Work instruction: Give again, word for word, the lines below that run from the line with "orange square: (102, 128) -> (79, 127), moved" through the line with "red diamond: (64, 290)". Drop the pictures.
*** Information ***
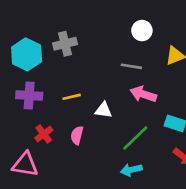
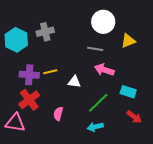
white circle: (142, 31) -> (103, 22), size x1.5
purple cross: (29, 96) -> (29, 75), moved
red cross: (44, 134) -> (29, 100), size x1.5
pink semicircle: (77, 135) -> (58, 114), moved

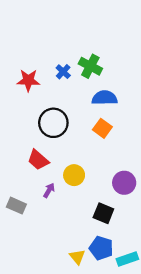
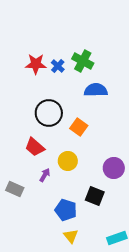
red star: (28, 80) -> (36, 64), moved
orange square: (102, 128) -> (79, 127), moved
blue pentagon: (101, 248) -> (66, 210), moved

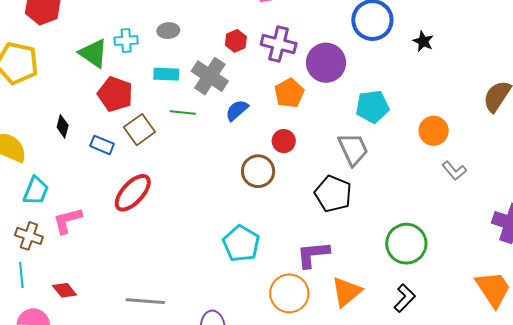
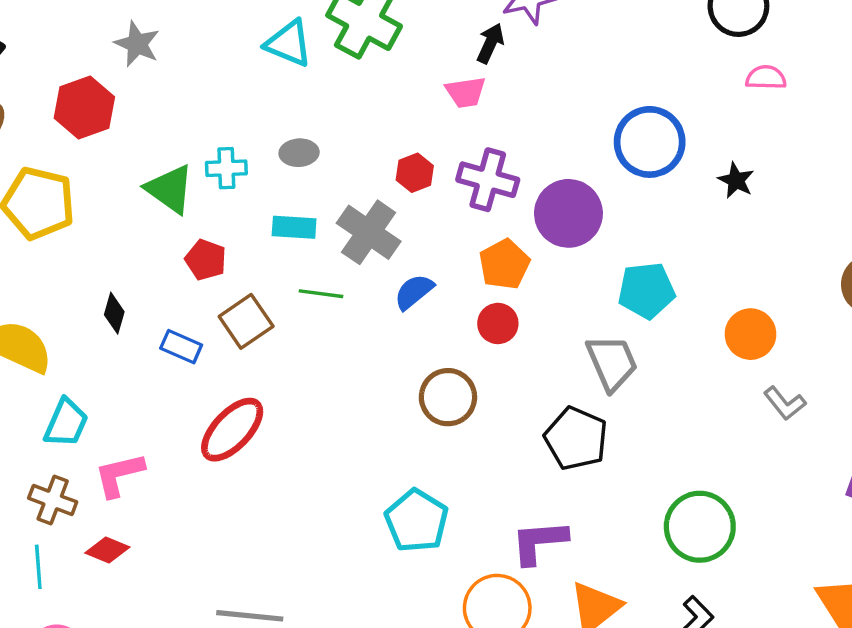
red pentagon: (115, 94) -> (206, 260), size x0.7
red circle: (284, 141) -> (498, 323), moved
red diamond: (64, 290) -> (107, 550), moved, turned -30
*** End of Information ***
*** Information ***
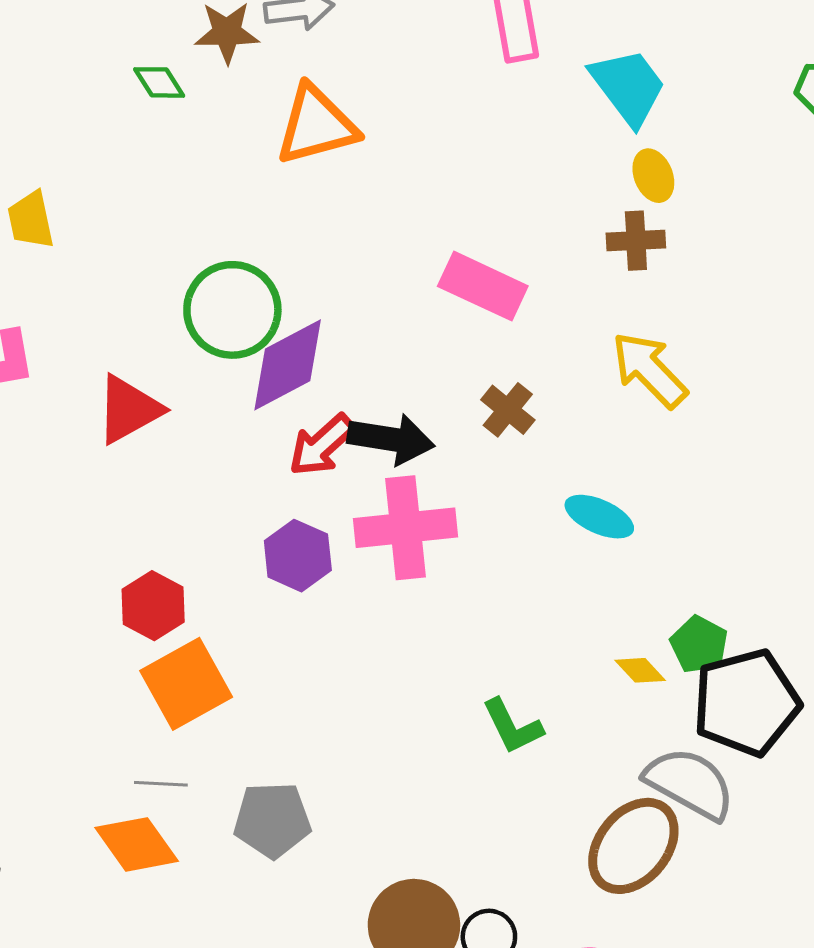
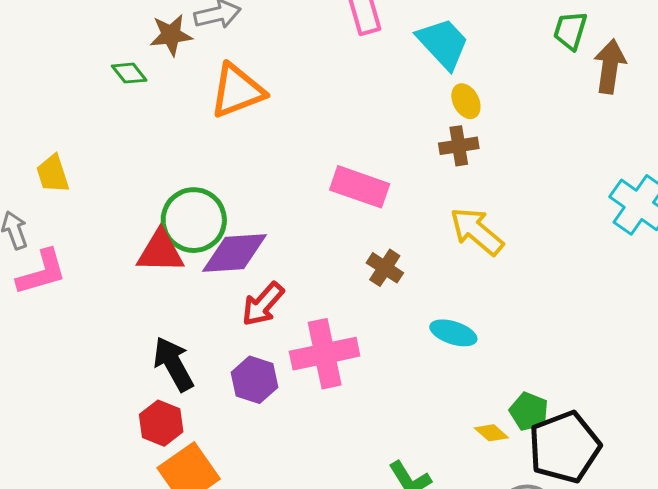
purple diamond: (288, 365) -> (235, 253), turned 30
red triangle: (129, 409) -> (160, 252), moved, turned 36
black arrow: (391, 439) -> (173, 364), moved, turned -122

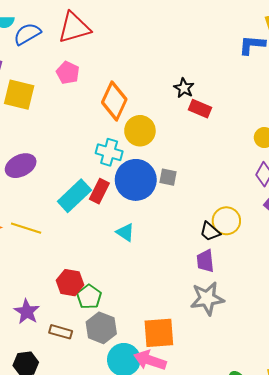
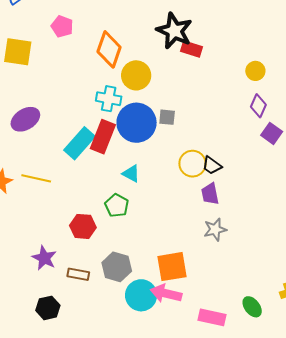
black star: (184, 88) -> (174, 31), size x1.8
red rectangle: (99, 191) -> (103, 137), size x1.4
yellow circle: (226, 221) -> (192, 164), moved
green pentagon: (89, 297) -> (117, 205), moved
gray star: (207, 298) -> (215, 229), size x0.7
*** End of Information ***
*** Information ***
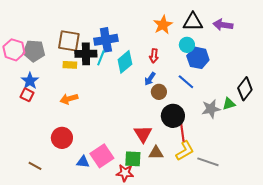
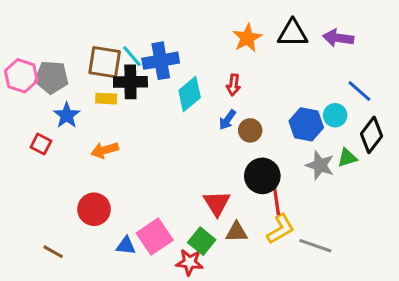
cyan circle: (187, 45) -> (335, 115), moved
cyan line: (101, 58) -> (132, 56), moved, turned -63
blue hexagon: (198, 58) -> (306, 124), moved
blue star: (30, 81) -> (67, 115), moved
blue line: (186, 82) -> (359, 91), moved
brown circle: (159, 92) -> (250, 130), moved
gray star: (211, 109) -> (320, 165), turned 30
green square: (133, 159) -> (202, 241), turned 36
*** End of Information ***
Response to this task:
orange square: (102, 128) -> (79, 127), moved
blue pentagon: (101, 248) -> (66, 210), moved

red pentagon: (115, 94) -> (206, 260), size x0.7
red circle: (284, 141) -> (498, 323), moved
red diamond: (64, 290) -> (107, 550), moved, turned -30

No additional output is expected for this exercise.